[Opening AVAILABLE RECORDS section]

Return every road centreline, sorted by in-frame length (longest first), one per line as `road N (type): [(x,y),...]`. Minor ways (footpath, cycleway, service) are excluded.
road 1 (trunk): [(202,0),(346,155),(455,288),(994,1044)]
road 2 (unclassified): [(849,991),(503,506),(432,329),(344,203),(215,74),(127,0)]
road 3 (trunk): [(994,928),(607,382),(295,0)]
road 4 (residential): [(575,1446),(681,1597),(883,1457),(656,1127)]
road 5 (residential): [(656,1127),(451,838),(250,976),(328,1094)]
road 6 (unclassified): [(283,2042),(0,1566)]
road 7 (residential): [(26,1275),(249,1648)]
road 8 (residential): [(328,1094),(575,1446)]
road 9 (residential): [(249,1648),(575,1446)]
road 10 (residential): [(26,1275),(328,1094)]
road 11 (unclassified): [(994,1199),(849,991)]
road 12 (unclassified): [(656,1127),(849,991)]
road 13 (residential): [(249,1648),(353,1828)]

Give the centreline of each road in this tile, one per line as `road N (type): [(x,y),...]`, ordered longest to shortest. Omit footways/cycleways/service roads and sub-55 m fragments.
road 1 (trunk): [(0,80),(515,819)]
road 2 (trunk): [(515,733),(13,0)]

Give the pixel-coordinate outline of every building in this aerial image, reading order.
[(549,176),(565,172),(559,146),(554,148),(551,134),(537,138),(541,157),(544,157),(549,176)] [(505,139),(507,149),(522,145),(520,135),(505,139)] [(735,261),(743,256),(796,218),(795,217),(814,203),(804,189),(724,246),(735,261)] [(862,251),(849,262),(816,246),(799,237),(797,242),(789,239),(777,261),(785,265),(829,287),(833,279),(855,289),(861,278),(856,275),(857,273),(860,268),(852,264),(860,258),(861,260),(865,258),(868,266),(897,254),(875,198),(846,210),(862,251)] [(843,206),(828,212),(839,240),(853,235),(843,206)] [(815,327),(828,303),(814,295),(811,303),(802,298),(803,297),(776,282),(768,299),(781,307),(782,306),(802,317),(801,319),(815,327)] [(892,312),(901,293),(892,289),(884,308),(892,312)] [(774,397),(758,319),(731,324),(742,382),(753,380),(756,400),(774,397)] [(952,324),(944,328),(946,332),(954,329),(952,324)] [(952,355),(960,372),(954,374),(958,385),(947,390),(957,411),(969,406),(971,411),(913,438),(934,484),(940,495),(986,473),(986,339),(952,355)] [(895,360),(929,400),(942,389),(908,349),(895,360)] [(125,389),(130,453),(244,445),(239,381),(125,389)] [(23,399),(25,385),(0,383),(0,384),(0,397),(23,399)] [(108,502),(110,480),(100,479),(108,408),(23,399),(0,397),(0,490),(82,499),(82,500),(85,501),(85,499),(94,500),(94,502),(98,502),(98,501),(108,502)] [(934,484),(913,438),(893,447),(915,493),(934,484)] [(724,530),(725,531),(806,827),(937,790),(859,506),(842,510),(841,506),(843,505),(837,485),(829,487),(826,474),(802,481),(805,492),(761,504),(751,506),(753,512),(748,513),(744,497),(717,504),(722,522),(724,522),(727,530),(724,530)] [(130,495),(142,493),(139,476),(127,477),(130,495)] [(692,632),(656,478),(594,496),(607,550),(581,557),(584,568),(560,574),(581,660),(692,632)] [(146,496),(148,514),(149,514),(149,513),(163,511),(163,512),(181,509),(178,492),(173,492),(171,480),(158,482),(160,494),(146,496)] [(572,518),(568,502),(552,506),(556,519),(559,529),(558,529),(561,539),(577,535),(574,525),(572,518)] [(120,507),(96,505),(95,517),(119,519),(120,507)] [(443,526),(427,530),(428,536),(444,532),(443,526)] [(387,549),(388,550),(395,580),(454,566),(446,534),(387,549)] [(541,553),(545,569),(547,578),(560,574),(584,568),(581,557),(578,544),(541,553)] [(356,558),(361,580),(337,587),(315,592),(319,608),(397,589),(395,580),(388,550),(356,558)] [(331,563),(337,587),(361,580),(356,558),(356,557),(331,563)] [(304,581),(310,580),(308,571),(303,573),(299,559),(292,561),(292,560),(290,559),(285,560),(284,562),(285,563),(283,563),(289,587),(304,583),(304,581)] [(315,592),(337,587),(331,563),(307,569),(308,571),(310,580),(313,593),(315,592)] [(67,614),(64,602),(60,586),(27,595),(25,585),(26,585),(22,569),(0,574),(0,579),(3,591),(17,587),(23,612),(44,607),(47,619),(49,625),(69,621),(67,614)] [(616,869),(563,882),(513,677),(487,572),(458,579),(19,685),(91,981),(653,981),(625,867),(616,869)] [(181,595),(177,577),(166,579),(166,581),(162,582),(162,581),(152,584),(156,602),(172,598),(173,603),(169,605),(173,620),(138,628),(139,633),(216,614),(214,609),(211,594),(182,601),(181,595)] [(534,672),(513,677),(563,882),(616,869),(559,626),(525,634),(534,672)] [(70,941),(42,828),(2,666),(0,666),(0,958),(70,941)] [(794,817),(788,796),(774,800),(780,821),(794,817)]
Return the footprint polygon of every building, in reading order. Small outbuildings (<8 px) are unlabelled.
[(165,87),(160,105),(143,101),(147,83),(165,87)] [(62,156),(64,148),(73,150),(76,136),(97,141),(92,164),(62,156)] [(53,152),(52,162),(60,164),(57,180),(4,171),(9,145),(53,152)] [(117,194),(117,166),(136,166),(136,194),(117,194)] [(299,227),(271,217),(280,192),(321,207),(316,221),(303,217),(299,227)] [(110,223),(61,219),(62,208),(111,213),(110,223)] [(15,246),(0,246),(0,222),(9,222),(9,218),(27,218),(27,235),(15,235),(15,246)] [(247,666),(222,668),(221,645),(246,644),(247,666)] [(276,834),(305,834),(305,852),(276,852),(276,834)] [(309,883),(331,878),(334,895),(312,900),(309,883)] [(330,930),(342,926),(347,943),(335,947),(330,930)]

[Closing AVAILABLE RECORDS section]

### [ASSIGNMENT]
Where a line in the records above includes the string "trunk", show it.

### [WORKED SOLUTION]
road 1 (trunk): [(202,0),(346,155),(455,288),(994,1044)]
road 3 (trunk): [(994,928),(607,382),(295,0)]
road 1 (trunk): [(0,80),(515,819)]
road 2 (trunk): [(515,733),(13,0)]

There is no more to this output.